### RECORDS FOR THIS TASK
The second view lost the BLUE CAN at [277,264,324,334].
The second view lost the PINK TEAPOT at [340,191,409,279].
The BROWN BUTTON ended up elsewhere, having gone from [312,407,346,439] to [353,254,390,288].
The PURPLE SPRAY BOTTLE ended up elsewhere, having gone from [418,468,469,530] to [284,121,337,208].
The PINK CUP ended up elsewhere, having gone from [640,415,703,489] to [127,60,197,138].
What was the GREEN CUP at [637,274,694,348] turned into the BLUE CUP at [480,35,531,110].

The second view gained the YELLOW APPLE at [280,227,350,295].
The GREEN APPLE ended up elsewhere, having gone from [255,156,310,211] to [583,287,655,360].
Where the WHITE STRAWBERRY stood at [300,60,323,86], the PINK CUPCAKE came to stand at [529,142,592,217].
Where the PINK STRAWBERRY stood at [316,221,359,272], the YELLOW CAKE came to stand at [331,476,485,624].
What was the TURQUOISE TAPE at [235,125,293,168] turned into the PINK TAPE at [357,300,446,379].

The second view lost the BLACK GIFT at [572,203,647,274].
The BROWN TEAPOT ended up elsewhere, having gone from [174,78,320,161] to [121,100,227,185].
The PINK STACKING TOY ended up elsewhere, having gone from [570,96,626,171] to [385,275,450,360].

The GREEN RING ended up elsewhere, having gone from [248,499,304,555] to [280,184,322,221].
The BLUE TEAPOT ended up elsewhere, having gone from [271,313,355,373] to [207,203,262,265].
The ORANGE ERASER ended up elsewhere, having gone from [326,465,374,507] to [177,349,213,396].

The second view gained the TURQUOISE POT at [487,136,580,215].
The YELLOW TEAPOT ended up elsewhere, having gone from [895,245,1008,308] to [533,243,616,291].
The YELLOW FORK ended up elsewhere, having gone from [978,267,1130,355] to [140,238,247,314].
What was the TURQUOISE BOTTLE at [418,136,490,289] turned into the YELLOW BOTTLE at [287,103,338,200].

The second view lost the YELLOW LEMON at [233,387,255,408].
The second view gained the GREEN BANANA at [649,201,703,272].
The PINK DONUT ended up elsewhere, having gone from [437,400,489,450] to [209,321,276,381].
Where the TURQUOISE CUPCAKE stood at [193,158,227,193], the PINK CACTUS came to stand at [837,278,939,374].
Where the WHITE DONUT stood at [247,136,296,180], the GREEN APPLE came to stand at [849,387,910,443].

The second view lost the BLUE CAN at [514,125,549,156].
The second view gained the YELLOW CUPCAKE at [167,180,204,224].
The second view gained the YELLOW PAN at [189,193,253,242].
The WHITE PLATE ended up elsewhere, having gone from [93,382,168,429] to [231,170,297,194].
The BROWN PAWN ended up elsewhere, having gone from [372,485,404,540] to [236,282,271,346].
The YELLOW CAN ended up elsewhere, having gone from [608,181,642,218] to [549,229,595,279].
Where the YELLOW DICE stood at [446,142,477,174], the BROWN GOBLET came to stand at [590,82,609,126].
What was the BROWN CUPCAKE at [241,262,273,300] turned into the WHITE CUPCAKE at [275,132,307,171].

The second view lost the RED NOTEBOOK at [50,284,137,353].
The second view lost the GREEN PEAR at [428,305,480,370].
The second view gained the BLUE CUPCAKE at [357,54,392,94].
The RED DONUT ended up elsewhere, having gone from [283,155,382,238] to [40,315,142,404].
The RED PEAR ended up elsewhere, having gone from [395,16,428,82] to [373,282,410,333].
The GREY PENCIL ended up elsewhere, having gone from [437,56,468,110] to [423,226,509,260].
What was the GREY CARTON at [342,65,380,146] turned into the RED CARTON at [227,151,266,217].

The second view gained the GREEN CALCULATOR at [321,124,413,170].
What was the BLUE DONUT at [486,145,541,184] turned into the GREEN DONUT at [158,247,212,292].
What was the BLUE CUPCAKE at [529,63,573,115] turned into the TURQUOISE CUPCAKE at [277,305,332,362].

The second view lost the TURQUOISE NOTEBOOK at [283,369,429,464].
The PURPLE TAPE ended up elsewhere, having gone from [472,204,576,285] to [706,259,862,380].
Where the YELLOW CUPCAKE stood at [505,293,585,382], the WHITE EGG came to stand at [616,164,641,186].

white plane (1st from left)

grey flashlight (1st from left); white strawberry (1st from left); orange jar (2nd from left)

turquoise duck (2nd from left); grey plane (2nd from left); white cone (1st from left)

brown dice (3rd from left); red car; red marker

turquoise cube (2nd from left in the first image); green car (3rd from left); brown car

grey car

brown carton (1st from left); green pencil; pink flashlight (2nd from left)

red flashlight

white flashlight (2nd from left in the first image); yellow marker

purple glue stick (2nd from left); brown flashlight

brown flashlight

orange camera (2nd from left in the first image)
######
-- WORK REQUEST --
Would you quote everything above from the line containing "The BROWN BUTTON" down to the line containing "The PINK CUP ended"? Include both of those lines and nothing else.

-- PROBLEM SOLUTION --
The BROWN BUTTON ended up elsewhere, having gone from [312,407,346,439] to [353,254,390,288].
The PURPLE SPRAY BOTTLE ended up elsewhere, having gone from [418,468,469,530] to [284,121,337,208].
The PINK CUP ended up elsewhere, having gone from [640,415,703,489] to [127,60,197,138].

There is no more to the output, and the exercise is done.